Start of SOURCE RECORDS

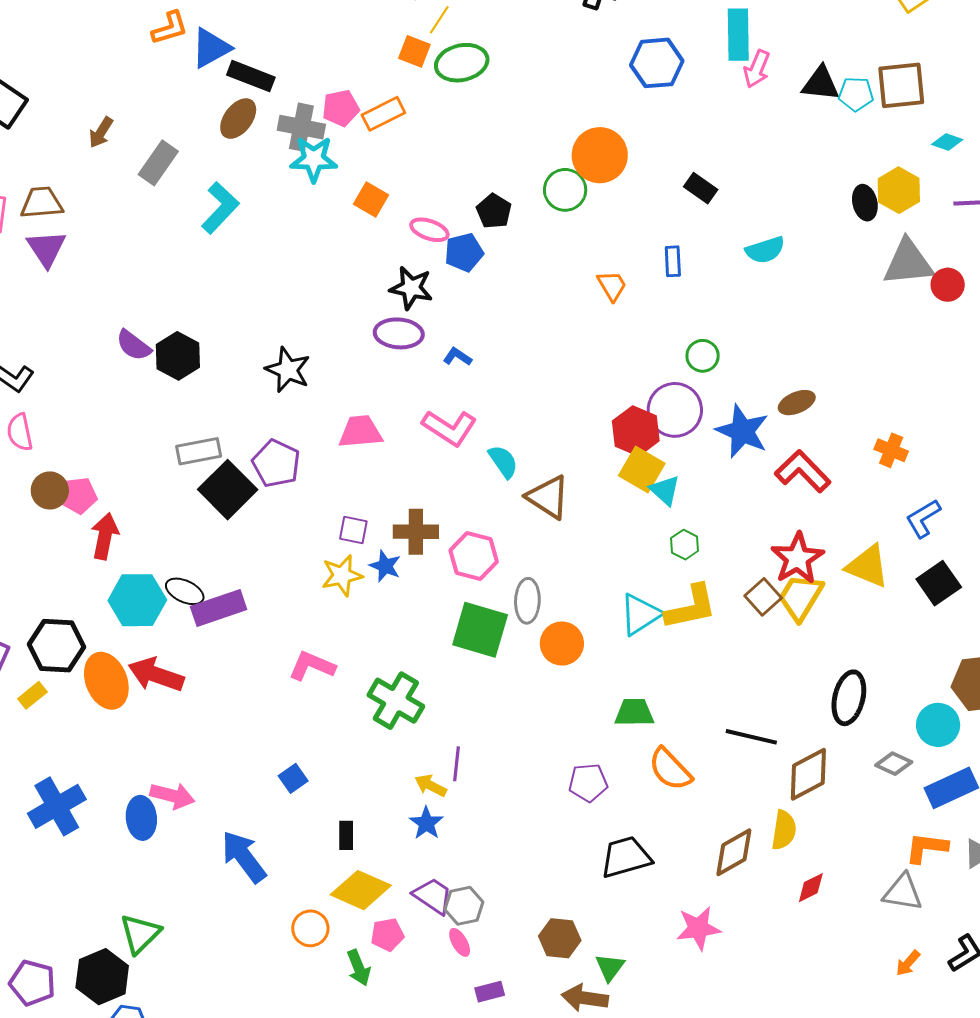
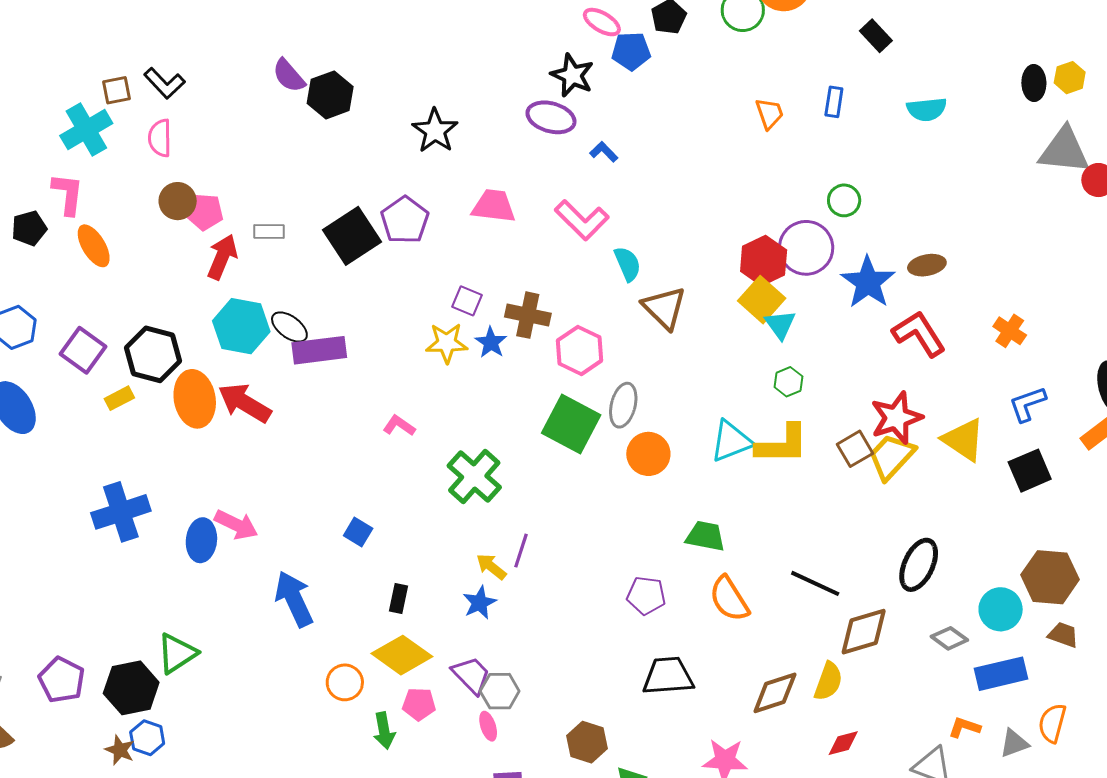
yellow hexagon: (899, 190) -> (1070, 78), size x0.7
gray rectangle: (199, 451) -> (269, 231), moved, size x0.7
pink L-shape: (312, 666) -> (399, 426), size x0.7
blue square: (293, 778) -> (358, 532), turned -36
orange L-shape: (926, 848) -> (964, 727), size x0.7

End of SOURCE RECORDS

Starting from the data above, filter for lines with "size" and copy each one.

RESPONSE
yellow hexagon: (899, 190) -> (1070, 78), size x0.7
gray rectangle: (199, 451) -> (269, 231), moved, size x0.7
pink L-shape: (312, 666) -> (399, 426), size x0.7
orange L-shape: (926, 848) -> (964, 727), size x0.7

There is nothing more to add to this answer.